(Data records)
——

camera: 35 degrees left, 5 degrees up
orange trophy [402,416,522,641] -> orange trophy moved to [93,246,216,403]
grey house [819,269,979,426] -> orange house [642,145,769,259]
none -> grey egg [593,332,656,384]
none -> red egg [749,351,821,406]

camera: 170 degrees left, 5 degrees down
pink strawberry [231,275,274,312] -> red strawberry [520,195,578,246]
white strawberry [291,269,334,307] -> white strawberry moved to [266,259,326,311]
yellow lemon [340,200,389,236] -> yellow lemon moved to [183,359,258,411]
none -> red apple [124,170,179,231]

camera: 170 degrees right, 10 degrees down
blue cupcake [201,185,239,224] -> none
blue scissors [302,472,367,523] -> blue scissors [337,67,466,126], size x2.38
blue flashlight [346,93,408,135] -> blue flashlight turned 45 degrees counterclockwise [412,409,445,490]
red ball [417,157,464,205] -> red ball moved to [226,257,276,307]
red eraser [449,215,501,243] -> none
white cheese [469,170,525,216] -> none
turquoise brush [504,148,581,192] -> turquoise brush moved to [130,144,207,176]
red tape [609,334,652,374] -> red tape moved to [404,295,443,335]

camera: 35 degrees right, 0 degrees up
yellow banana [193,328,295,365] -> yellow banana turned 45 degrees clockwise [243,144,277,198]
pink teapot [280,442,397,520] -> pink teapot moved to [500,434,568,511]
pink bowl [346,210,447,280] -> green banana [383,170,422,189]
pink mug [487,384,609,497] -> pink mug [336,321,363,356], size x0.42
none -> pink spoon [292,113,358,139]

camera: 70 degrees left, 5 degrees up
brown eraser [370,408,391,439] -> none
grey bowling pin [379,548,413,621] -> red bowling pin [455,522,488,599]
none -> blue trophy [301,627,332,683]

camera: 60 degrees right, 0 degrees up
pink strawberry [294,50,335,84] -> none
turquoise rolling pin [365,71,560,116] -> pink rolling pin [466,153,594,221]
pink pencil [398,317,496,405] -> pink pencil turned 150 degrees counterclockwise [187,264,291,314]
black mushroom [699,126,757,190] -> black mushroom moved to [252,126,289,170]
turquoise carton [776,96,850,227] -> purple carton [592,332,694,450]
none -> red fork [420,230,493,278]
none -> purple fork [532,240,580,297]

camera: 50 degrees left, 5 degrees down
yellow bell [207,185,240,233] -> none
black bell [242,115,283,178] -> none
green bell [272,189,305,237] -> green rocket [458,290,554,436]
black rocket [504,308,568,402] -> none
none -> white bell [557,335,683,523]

——

**ABOUT THIS EXERCISE**
For this exercise, output exactly the lines above from the line with "grey house [819,269,979,426]" to the line with "blue scissors [302,472,367,523]", counting both, and leave out the rest.

**REPLY**
grey house [819,269,979,426] -> orange house [642,145,769,259]
none -> grey egg [593,332,656,384]
none -> red egg [749,351,821,406]

camera: 170 degrees left, 5 degrees down
pink strawberry [231,275,274,312] -> red strawberry [520,195,578,246]
white strawberry [291,269,334,307] -> white strawberry moved to [266,259,326,311]
yellow lemon [340,200,389,236] -> yellow lemon moved to [183,359,258,411]
none -> red apple [124,170,179,231]

camera: 170 degrees right, 10 degrees down
blue cupcake [201,185,239,224] -> none
blue scissors [302,472,367,523] -> blue scissors [337,67,466,126], size x2.38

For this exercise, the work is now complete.